Exercise aim:
Could you copy every line of the data that contains the word "left"?

[Before-and-after object lists]
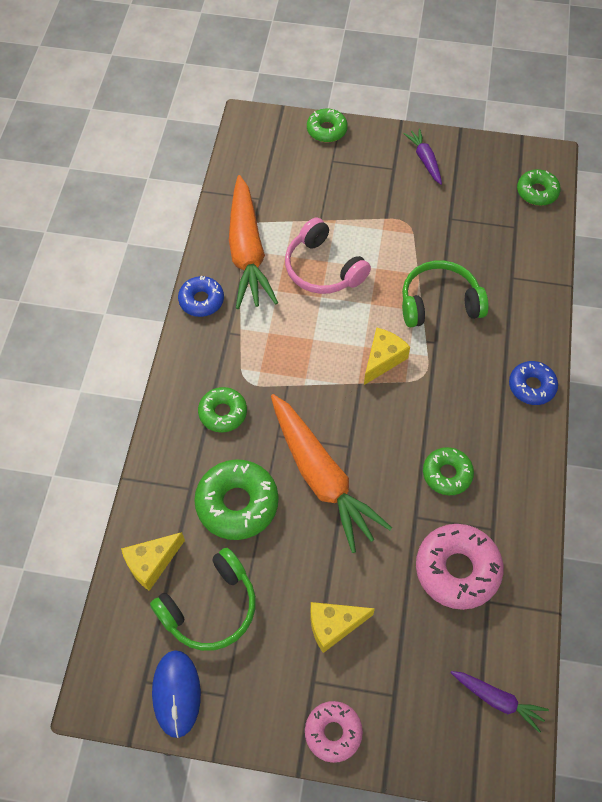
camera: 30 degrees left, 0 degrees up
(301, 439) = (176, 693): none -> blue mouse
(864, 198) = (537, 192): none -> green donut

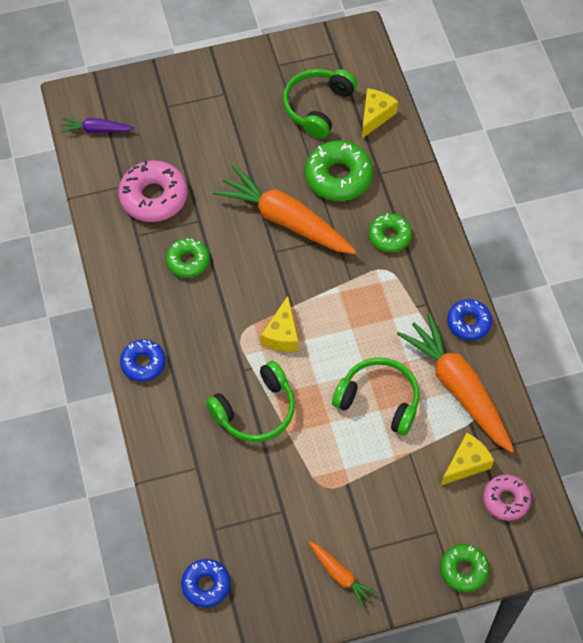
camera: 155 degrees right, 0 degrees up
(176, 693) = (310, 54): blue mouse -> none
(323, 269) = (379, 400): pink headphones -> green headphones
(333, 626) = (227, 129): yellow cheese -> yellow cheese (466, 464)
(333, 732) = (198, 73): pink donut -> pink donut (506, 500)
(425, 160) = (340, 575): purple carrot -> orange carrot
(537, 192) = (206, 585): green donut -> blue donut

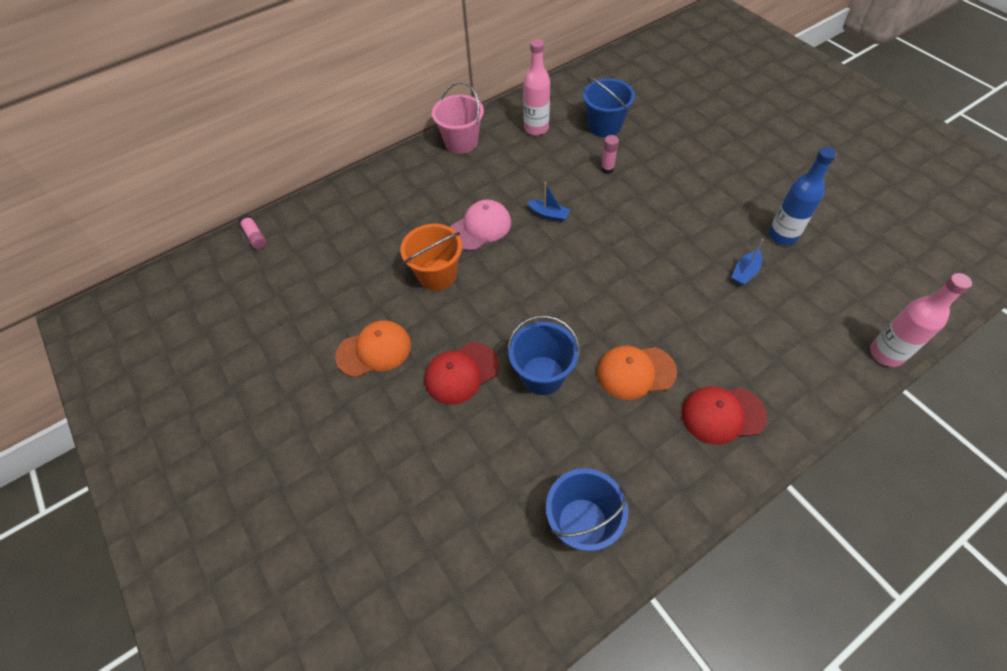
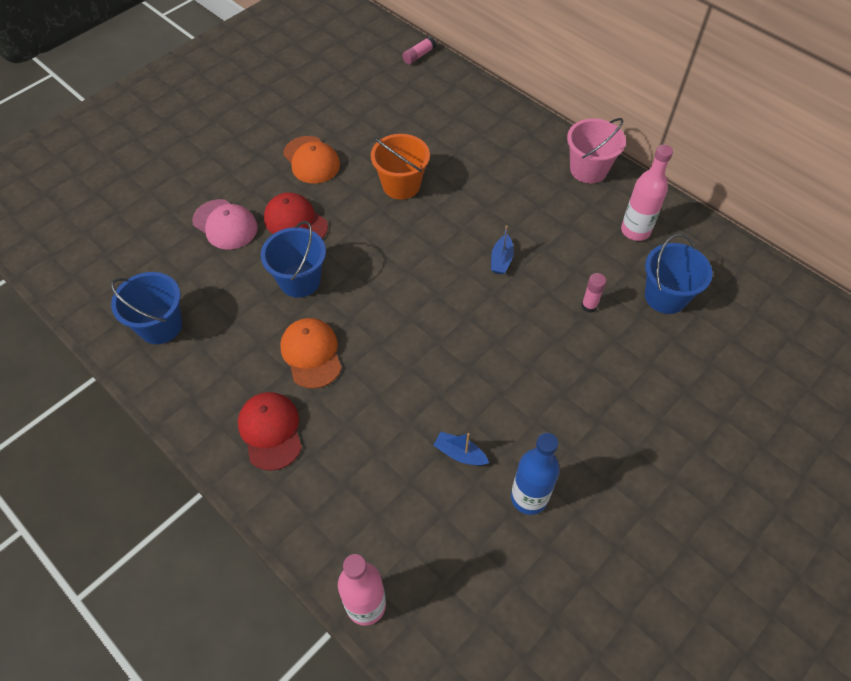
camera: 75 degrees right, 0 degrees up
(480, 227) = (468, 206): pink cap -> pink cap (225, 224)

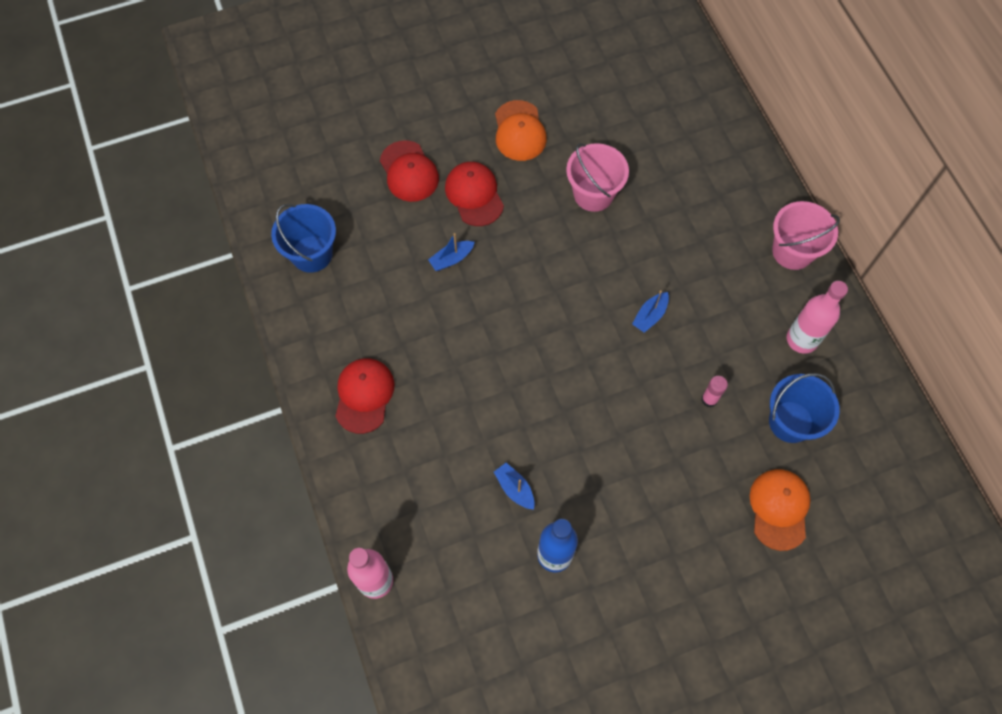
camera: 25 degrees right, 10 degrees up
(225, 224) = (409, 171): pink cap -> red cap
(300, 280) = (451, 259): blue bucket -> blue boat
(311, 354) = (430, 337): orange cap -> orange cap (779, 509)
(401, 185) = (593, 194): orange bucket -> pink bucket
(419, 55) = (686, 44): pink glue stick -> none

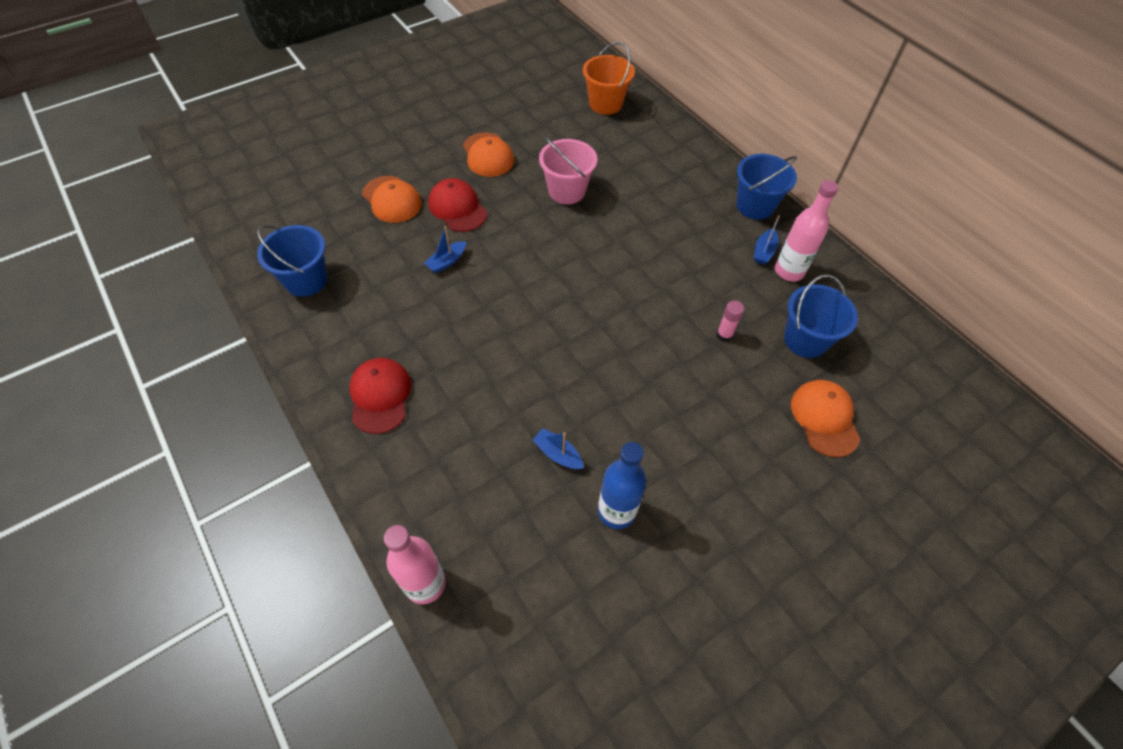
camera: 15 degrees left, 10 degrees down
(409, 171) = (392, 199): red cap -> orange cap
(650, 316) = (646, 276): blue boat -> blue boat (764, 251)
(666, 81) = (605, 104): none -> orange bucket
(792, 251) = (755, 206): pink bucket -> blue bucket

Exercise result:
camera: 30 degrees left, 0 degrees up
camera: 15 degrees left, 10 degrees down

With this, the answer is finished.